* **Consigne**
Reproduisez sans modification les lignes comprises entre celle qui contient « ballroom (638, 1013) » et la dernière ligne, ces deux bornes incluses.
______________________________
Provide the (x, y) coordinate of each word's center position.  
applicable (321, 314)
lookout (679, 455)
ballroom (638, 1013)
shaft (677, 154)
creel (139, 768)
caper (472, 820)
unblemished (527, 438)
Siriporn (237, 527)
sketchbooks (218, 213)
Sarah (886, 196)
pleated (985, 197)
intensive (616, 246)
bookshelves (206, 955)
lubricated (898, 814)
______________________________
* **Résultat**
ballroom (638, 1013)
shaft (677, 154)
creel (139, 768)
caper (472, 820)
unblemished (527, 438)
Siriporn (237, 527)
sketchbooks (218, 213)
Sarah (886, 196)
pleated (985, 197)
intensive (616, 246)
bookshelves (206, 955)
lubricated (898, 814)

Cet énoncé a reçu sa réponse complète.